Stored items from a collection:
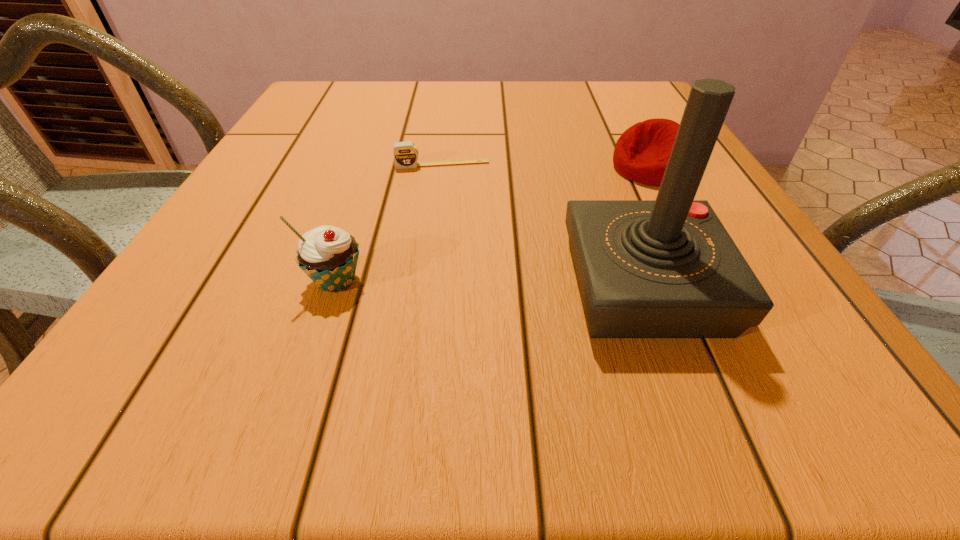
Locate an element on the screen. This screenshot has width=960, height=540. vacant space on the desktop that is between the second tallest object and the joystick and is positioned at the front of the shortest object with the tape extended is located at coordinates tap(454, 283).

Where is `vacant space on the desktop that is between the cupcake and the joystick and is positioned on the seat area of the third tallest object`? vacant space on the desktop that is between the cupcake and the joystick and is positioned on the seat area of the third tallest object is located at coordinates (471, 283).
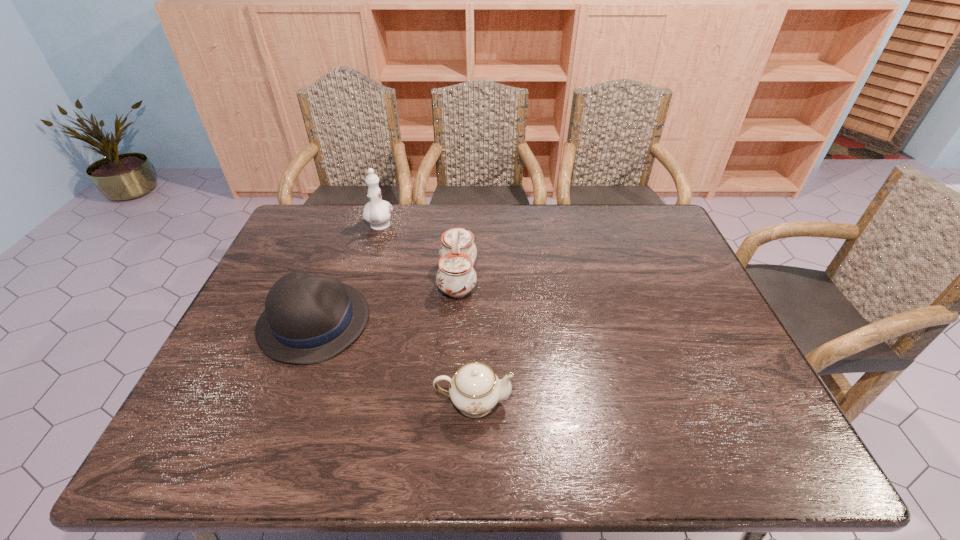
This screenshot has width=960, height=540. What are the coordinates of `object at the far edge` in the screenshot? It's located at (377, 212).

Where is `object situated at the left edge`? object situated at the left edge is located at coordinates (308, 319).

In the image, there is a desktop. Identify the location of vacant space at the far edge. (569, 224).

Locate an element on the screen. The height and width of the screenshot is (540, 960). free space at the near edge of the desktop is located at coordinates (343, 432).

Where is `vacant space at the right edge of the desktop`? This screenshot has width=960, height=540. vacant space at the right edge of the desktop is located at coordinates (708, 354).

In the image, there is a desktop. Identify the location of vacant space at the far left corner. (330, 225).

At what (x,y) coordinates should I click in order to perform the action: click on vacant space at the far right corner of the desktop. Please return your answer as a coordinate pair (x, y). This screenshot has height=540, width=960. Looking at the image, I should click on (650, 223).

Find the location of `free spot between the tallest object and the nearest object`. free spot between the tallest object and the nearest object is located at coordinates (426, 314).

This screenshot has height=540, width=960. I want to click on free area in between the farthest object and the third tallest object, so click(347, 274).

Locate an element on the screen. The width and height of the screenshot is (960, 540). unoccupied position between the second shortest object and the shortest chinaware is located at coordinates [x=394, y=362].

---

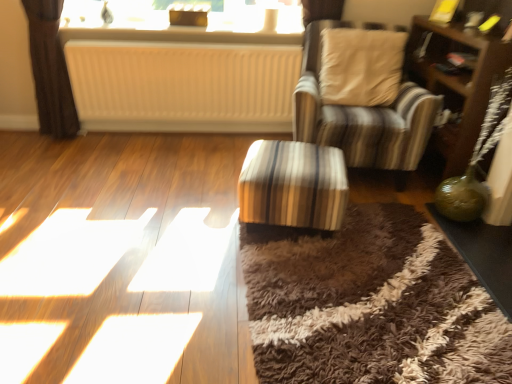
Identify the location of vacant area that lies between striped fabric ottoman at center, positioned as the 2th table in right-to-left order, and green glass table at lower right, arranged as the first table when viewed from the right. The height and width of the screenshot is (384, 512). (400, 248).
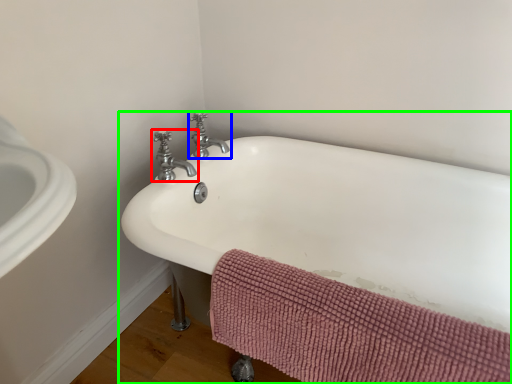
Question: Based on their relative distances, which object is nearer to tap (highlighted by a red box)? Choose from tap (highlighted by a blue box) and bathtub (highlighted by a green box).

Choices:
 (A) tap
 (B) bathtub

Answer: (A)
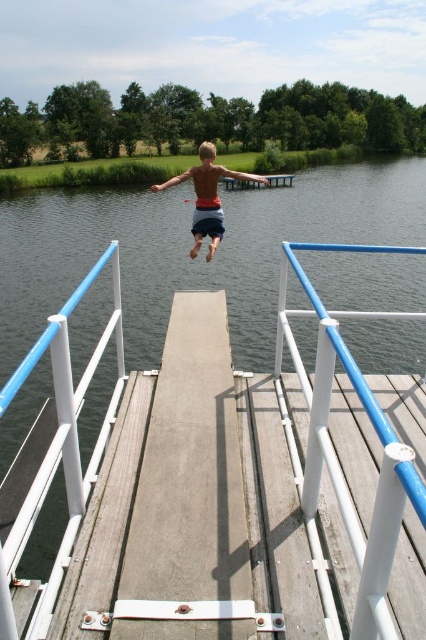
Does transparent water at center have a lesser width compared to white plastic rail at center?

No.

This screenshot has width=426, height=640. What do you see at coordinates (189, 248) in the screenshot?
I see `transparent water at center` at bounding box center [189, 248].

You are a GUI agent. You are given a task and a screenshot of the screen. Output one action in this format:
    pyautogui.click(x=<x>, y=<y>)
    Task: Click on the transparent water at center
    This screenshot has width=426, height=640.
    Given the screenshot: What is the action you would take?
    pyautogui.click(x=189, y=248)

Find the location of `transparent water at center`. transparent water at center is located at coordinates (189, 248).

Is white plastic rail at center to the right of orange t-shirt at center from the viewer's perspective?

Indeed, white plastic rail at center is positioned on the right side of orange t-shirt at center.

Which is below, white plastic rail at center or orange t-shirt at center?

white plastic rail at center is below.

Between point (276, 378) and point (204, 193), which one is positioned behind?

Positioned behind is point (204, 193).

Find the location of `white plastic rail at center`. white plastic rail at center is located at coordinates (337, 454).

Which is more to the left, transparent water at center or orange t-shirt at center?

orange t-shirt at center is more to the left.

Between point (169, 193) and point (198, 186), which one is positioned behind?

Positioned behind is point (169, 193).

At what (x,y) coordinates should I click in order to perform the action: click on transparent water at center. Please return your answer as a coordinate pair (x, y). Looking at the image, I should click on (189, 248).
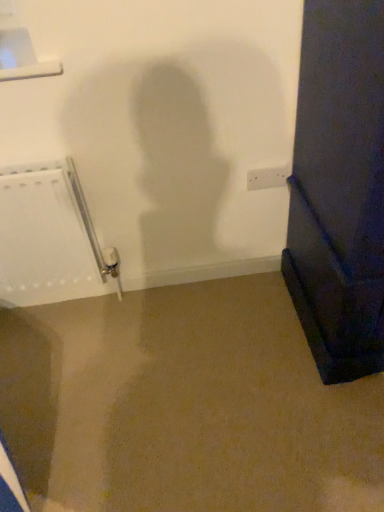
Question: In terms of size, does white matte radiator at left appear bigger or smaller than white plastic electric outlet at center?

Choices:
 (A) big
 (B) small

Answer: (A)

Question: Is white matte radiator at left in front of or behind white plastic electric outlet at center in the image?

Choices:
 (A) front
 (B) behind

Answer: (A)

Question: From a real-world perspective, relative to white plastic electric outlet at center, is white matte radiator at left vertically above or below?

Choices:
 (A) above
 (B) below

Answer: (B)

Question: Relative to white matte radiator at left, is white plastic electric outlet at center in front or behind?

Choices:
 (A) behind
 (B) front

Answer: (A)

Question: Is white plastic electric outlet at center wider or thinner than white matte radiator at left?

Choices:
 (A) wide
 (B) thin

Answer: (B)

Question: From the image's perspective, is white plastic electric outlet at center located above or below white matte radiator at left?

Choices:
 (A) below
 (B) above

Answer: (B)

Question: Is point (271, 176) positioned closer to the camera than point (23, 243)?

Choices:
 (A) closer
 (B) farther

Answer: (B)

Exercise objective — How many lines of the records above contain the word "transparent"? Reply with the number alone.

Reply — 6